◆ **Problem description**: For this exercise, copy all the data exactly and include none of the pictures.

Collected data:
______

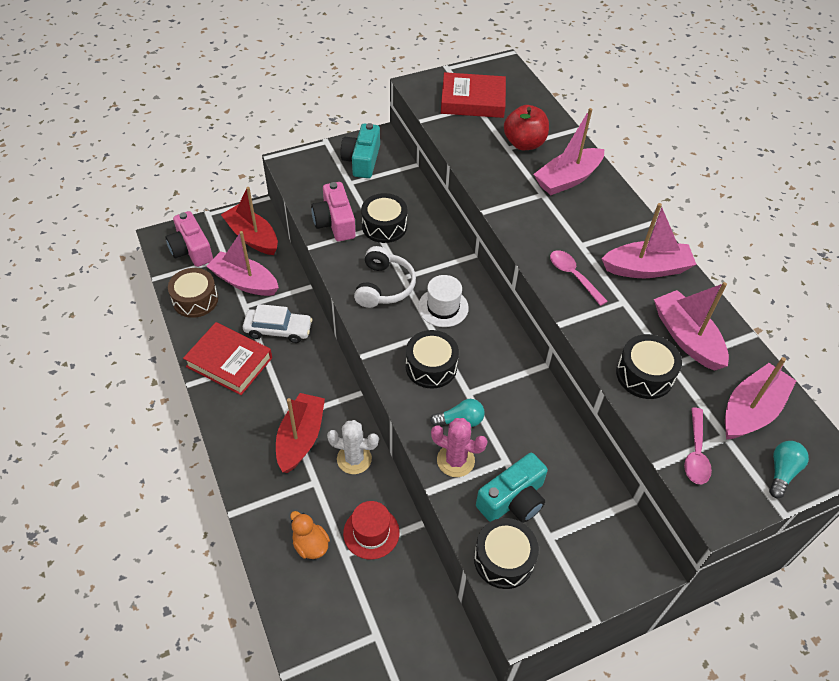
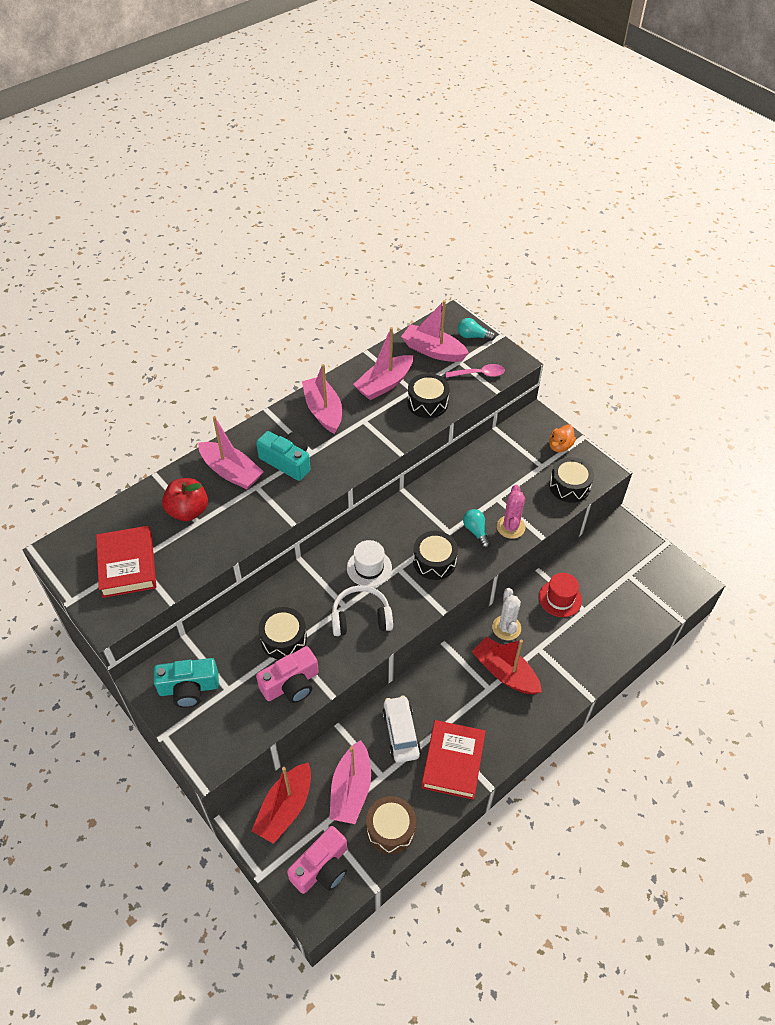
camera: 105 degrees left, 0 degrees up
(300, 438) = (505, 672): red boat -> red boat turned 45 degrees clockwise
(310, 545) = (588, 634): orange duck -> orange duck (560, 446)
(513, 499) = (525, 489): turquoise camera -> turquoise camera (287, 462)
(573, 276) = (348, 452): pink spoon -> none

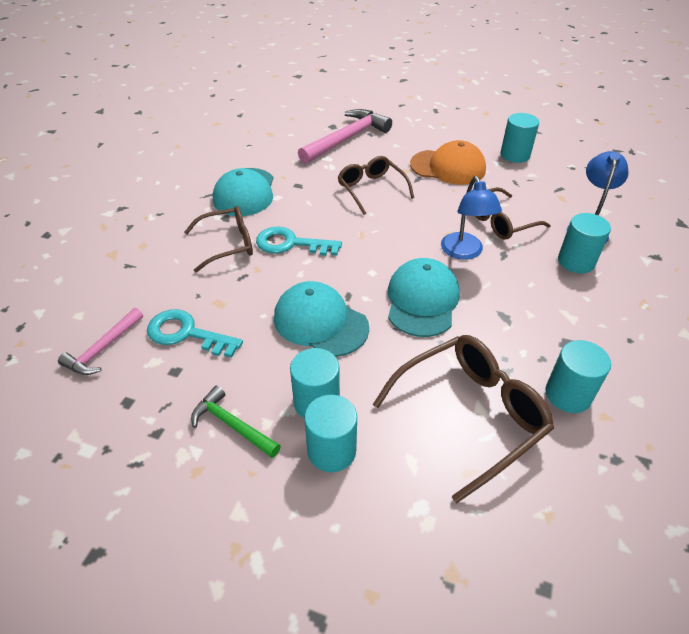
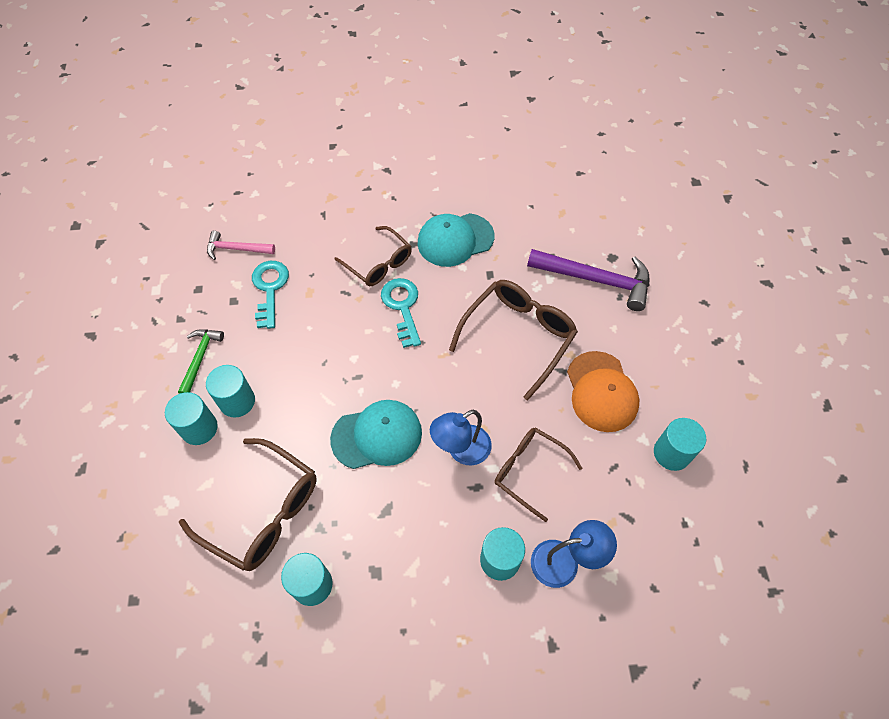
camera: 65 degrees right, 15 degrees up
(320, 322) = (318, 369): turquoise cap -> none
(346, 139) = (595, 280): pink hammer -> purple hammer
(371, 189) = (518, 336): brown glasses -> brown glasses, size x1.50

______

◆ **Reply to the task**:
camera: 105 degrees left, 0 degrees up
(300, 438) = (505, 672): red boat -> red boat turned 45 degrees clockwise
(310, 545) = (588, 634): orange duck -> orange duck (560, 446)
(513, 499) = (525, 489): turquoise camera -> turquoise camera (287, 462)
(573, 276) = (348, 452): pink spoon -> none

camera: 65 degrees right, 15 degrees up
(320, 322) = (318, 369): turquoise cap -> none
(346, 139) = (595, 280): pink hammer -> purple hammer
(371, 189) = (518, 336): brown glasses -> brown glasses, size x1.50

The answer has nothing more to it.